__Problem to solve__. Find the line that contains "R5: none -> 51 (IC1/PA1, N_32)" in the entries below. Write out that line and all that follow it, unchanged and alone.

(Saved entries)
=====

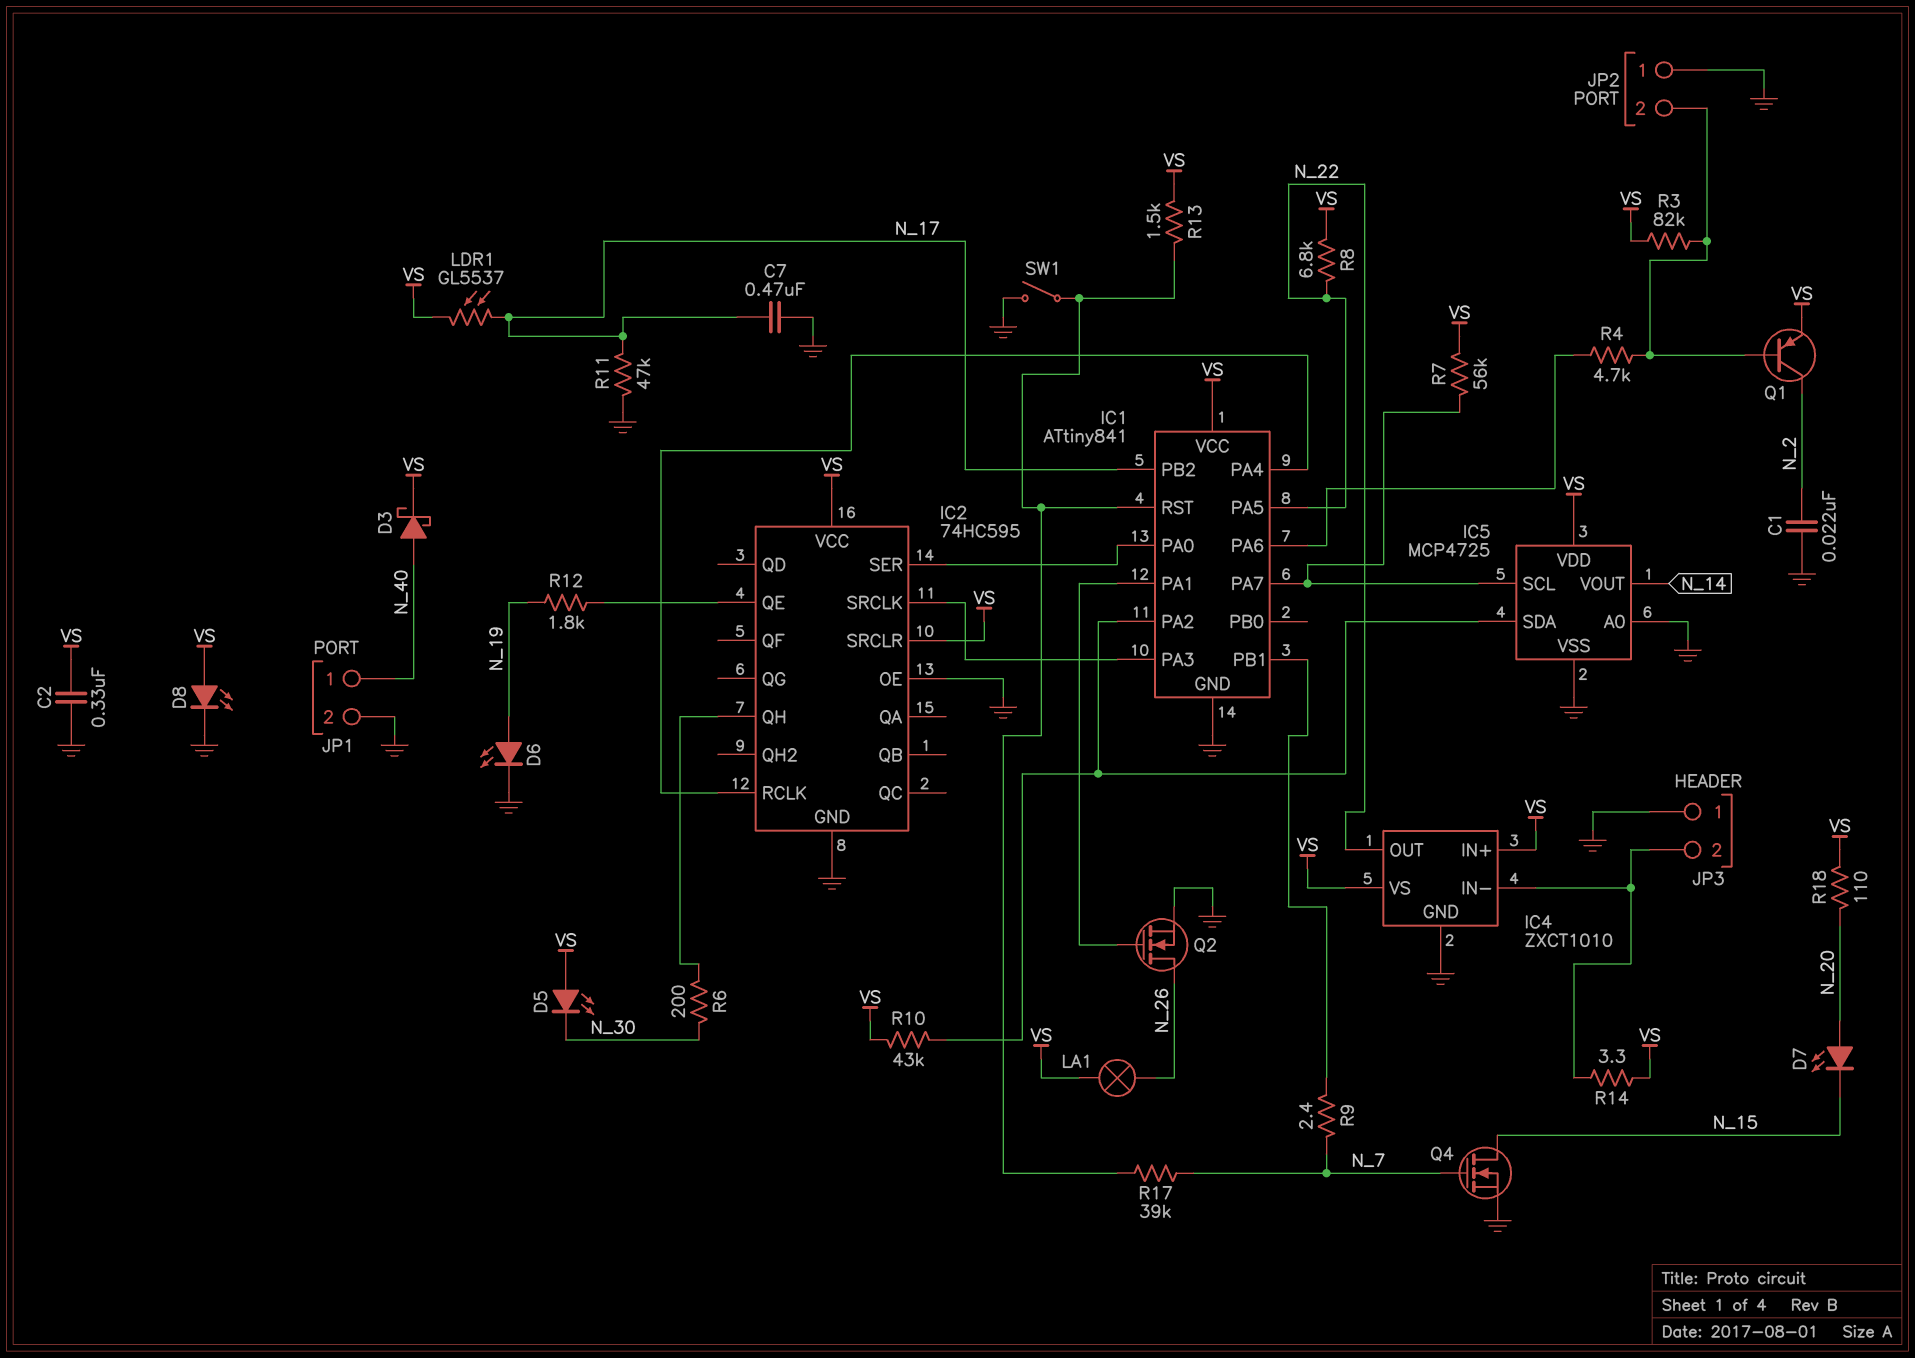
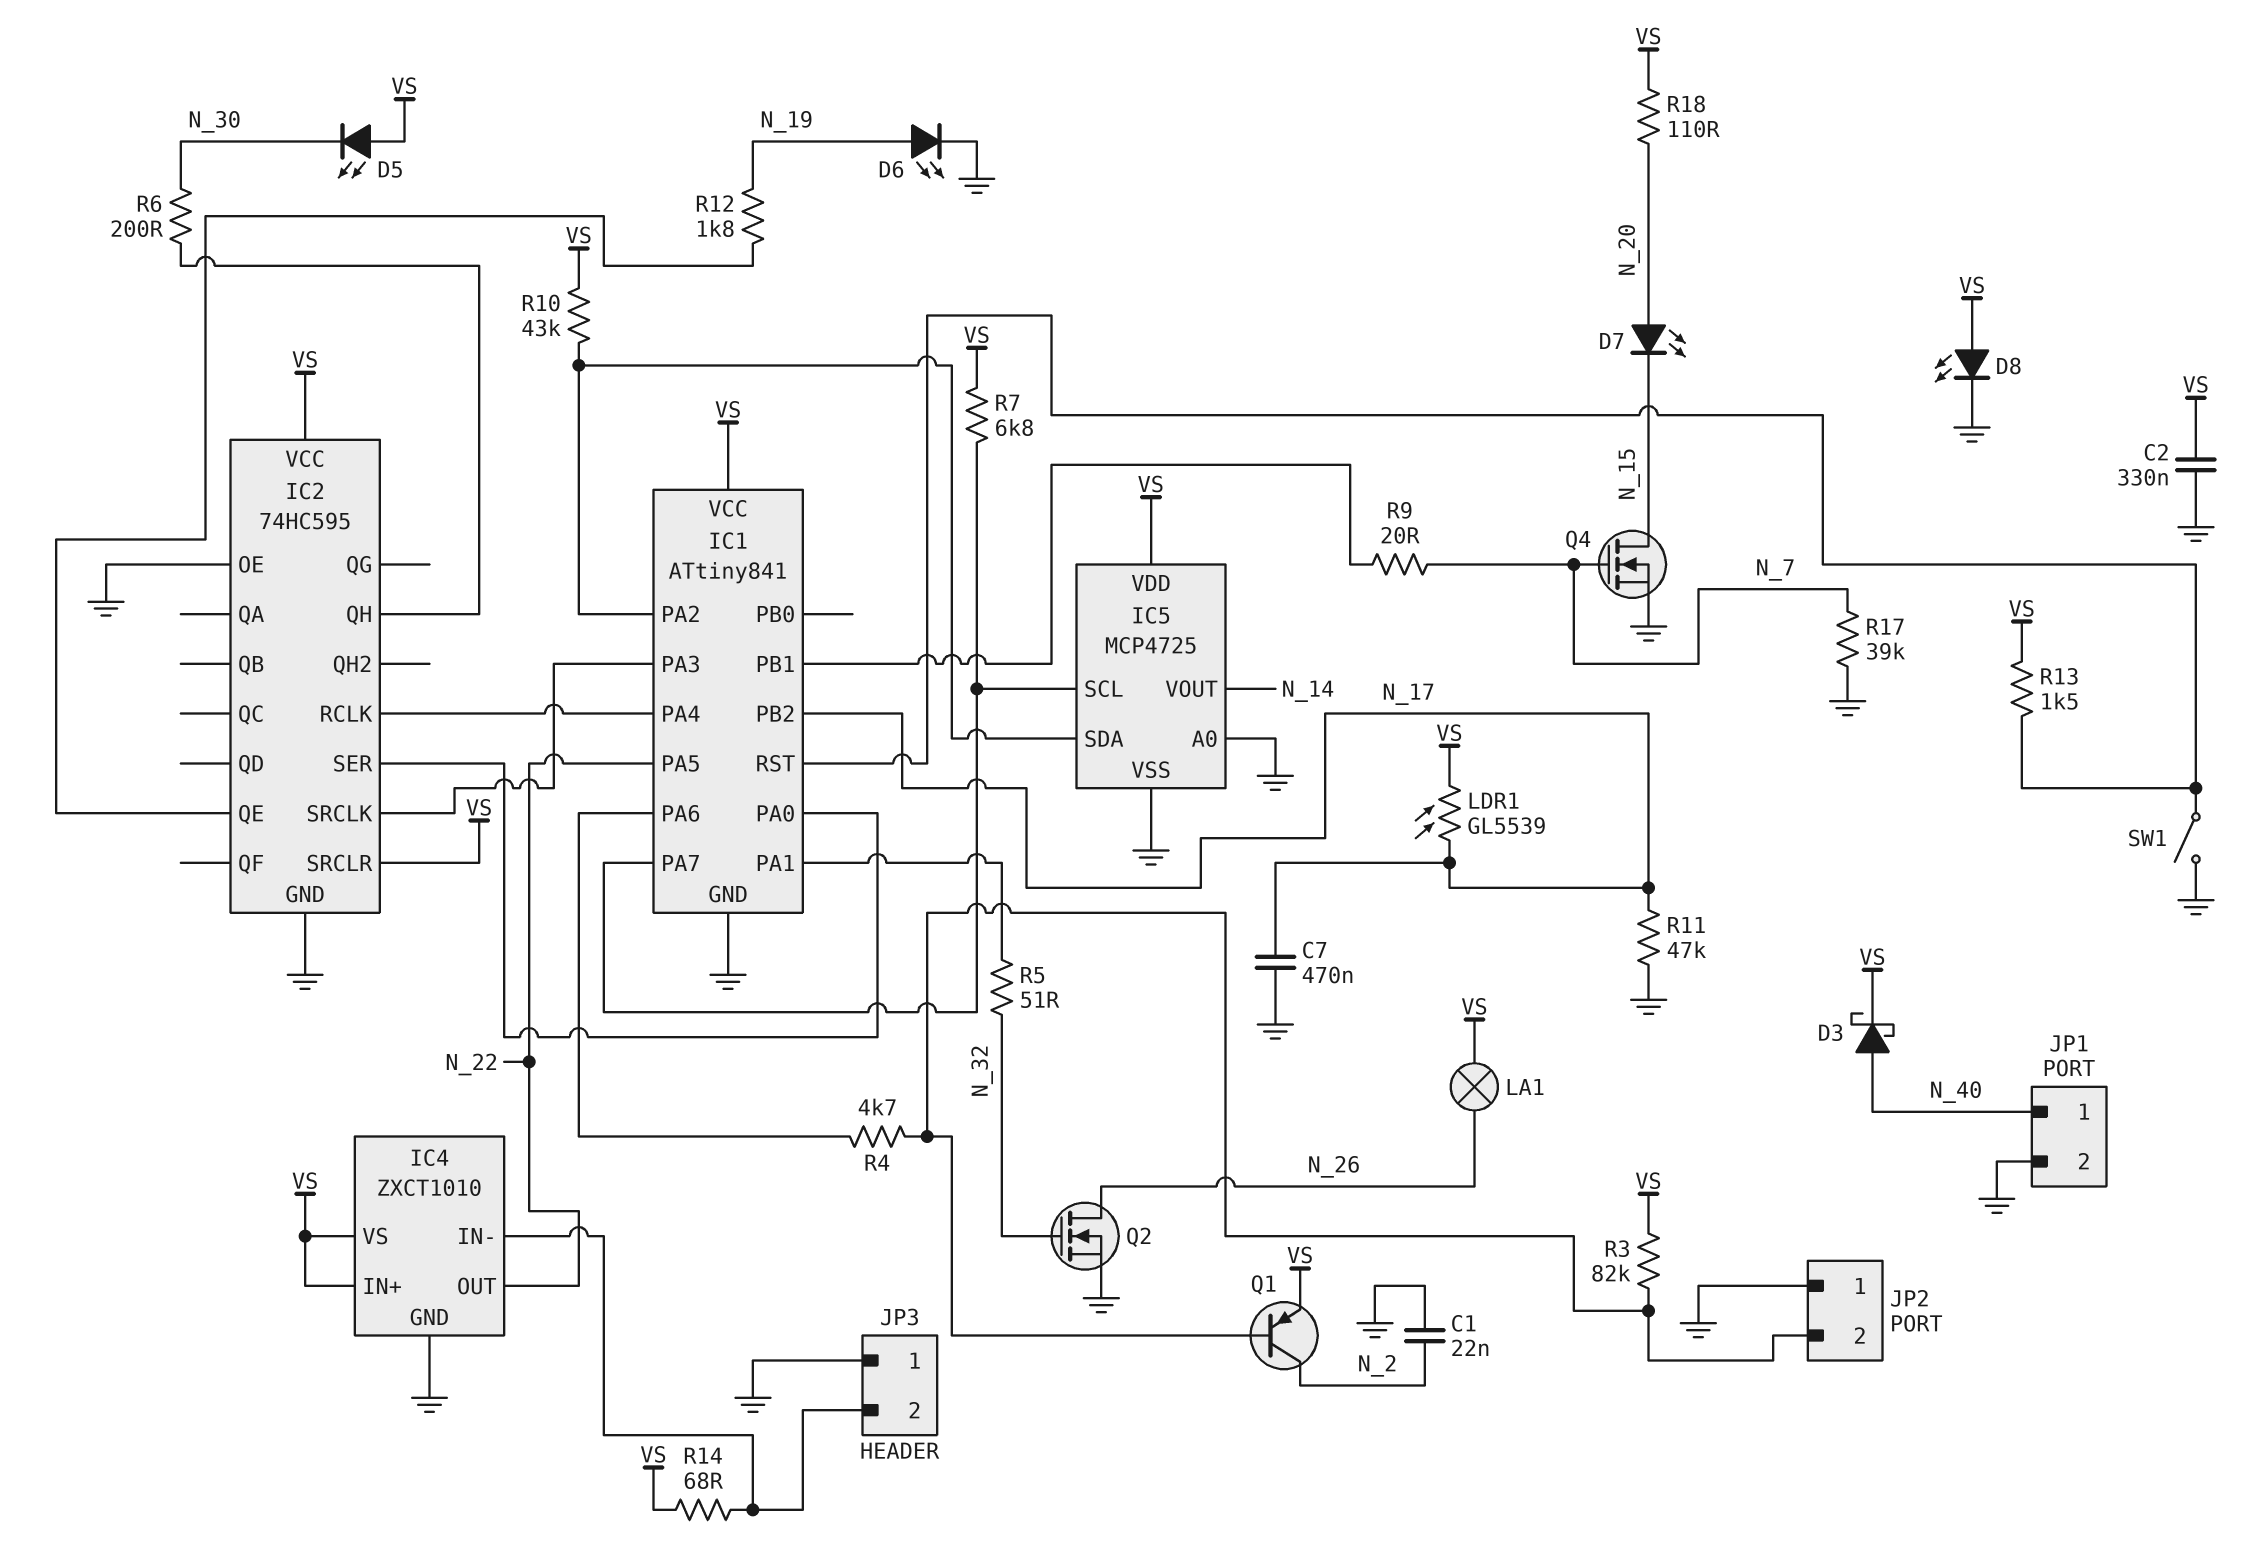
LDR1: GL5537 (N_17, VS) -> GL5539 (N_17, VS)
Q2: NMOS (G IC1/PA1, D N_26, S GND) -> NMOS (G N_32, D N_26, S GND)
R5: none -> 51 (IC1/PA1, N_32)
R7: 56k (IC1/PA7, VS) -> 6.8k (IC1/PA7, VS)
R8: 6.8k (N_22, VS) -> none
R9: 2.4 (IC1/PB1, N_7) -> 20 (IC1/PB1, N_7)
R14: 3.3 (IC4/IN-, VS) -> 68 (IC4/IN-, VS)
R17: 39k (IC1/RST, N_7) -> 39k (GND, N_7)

=====

__Exercise output__.
R5: none -> 51 (IC1/PA1, N_32)
R7: 56k (IC1/PA7, VS) -> 6.8k (IC1/PA7, VS)
R8: 6.8k (N_22, VS) -> none
R9: 2.4 (IC1/PB1, N_7) -> 20 (IC1/PB1, N_7)
R14: 3.3 (IC4/IN-, VS) -> 68 (IC4/IN-, VS)
R17: 39k (IC1/RST, N_7) -> 39k (GND, N_7)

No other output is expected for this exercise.